- [WHAT THE TASK ASKS] Below are records; reproduce exactly the lines from the first through the one containing "black diamond: rotated".

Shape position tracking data
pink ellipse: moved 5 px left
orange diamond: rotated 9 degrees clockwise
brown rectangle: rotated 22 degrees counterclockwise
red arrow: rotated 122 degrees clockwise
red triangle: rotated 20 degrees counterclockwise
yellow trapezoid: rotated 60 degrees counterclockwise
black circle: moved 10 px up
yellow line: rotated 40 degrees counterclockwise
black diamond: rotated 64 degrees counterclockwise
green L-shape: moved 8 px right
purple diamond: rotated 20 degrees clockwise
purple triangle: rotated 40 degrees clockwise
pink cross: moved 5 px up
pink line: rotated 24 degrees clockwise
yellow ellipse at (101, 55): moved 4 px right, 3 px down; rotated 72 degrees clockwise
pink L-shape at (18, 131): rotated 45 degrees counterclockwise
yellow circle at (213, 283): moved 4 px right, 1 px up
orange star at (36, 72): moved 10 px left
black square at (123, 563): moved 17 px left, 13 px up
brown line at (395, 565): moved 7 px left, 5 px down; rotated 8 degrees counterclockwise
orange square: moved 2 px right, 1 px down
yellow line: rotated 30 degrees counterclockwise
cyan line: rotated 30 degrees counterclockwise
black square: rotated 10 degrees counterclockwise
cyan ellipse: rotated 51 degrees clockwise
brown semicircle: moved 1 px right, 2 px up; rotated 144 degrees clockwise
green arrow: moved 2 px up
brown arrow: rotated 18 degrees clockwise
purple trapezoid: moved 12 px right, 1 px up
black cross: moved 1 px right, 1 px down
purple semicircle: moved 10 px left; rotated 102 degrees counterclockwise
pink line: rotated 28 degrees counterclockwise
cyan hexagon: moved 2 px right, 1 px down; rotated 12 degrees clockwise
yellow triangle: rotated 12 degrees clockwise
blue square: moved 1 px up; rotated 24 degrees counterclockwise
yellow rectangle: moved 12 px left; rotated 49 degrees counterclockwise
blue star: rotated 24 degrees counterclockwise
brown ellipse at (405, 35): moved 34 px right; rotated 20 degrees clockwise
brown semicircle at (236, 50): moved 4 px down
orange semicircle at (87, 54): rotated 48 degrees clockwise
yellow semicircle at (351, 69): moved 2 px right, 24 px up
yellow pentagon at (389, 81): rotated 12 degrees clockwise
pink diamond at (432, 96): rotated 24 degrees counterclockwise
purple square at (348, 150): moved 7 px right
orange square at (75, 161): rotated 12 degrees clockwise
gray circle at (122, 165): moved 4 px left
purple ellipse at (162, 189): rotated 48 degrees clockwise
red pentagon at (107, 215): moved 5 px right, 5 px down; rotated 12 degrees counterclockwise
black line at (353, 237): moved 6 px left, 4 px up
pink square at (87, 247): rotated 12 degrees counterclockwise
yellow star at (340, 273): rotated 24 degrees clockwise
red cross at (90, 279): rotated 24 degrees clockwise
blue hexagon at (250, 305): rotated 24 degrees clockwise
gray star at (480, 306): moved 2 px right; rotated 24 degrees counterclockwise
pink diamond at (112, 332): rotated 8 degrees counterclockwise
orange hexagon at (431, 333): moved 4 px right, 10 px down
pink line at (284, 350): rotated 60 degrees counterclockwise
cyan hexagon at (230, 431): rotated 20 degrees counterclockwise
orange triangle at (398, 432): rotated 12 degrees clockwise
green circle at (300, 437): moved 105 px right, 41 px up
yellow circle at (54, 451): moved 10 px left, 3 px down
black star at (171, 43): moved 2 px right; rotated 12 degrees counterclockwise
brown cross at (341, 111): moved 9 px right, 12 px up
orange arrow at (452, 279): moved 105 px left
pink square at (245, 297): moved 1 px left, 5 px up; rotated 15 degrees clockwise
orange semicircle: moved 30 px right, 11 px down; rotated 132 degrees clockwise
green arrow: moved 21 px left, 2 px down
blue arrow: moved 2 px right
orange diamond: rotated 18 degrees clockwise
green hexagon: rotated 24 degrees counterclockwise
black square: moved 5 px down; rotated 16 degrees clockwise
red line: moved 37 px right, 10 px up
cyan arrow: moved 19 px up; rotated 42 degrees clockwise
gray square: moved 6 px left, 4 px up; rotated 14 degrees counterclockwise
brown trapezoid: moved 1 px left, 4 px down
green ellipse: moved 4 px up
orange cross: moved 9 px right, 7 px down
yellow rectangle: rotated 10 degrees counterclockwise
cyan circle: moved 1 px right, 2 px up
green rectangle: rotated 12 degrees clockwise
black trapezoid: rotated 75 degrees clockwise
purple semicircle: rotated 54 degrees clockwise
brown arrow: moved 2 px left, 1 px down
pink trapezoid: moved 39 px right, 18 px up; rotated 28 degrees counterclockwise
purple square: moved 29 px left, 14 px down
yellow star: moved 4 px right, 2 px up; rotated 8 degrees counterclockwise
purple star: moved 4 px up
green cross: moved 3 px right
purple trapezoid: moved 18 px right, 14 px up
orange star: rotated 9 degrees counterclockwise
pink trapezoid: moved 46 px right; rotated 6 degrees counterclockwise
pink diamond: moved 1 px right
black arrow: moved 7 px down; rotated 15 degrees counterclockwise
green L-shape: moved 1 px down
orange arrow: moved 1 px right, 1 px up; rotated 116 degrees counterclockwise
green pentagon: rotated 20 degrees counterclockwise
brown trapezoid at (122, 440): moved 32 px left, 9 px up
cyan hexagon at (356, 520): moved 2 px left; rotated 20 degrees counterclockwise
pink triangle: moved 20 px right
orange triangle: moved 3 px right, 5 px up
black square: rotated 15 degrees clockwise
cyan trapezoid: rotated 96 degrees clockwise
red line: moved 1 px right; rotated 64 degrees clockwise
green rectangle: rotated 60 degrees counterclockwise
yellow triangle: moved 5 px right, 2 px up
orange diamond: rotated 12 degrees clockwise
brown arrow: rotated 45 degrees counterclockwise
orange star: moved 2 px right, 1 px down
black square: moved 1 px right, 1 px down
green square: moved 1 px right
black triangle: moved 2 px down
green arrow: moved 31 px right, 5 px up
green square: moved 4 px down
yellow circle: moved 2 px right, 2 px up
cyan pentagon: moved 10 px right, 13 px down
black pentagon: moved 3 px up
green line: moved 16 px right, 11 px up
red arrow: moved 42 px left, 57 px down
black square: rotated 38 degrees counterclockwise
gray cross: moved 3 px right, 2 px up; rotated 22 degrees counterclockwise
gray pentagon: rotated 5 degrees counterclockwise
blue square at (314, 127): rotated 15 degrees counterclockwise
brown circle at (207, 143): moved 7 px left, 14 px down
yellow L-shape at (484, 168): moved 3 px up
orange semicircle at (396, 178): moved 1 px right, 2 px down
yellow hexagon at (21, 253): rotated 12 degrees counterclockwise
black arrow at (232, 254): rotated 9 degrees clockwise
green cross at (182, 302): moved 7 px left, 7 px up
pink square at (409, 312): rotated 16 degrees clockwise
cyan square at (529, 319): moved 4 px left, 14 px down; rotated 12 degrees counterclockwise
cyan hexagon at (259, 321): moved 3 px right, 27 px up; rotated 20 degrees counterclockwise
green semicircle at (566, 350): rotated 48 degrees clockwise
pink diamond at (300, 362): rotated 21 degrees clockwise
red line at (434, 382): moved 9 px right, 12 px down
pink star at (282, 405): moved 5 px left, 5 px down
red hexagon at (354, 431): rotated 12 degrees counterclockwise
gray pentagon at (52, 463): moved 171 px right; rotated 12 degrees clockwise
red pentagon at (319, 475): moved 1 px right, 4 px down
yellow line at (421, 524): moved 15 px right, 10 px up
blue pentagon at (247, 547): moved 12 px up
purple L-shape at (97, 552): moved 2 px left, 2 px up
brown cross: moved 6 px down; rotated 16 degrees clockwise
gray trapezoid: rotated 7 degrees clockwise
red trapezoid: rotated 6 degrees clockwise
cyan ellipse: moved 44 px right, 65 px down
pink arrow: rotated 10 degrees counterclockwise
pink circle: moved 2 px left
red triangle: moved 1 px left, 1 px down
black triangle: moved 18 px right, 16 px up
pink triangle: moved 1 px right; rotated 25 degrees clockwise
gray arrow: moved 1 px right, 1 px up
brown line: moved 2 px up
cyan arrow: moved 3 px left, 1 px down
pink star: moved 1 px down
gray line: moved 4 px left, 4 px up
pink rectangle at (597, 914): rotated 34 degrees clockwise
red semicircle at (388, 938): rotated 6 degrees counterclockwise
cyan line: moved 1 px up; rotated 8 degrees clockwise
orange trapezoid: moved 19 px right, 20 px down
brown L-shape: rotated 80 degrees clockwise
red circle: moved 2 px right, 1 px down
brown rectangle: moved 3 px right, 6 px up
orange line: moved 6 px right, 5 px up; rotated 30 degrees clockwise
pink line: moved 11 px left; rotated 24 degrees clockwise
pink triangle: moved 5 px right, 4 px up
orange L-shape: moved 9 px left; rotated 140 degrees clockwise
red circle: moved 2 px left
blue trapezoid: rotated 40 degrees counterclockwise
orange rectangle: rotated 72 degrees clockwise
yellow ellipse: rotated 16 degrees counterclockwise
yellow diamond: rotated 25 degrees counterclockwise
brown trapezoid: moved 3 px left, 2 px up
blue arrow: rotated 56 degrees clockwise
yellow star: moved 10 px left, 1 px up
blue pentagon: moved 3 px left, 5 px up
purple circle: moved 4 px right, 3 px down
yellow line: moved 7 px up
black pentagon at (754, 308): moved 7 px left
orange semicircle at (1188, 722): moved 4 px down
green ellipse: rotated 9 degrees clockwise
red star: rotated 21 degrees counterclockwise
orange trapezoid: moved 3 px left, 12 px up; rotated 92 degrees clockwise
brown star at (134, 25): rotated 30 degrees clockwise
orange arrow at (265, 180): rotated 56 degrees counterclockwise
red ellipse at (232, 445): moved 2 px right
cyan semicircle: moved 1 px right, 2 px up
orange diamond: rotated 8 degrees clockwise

- [RESULT OF THIS EXERCISE]
pink ellipse: moved 5 px left
orange diamond: rotated 9 degrees clockwise
brown rectangle: rotated 22 degrees counterclockwise
red arrow: rotated 122 degrees clockwise
red triangle: rotated 20 degrees counterclockwise
yellow trapezoid: rotated 60 degrees counterclockwise
black circle: moved 10 px up
yellow line: rotated 40 degrees counterclockwise
black diamond: rotated 64 degrees counterclockwise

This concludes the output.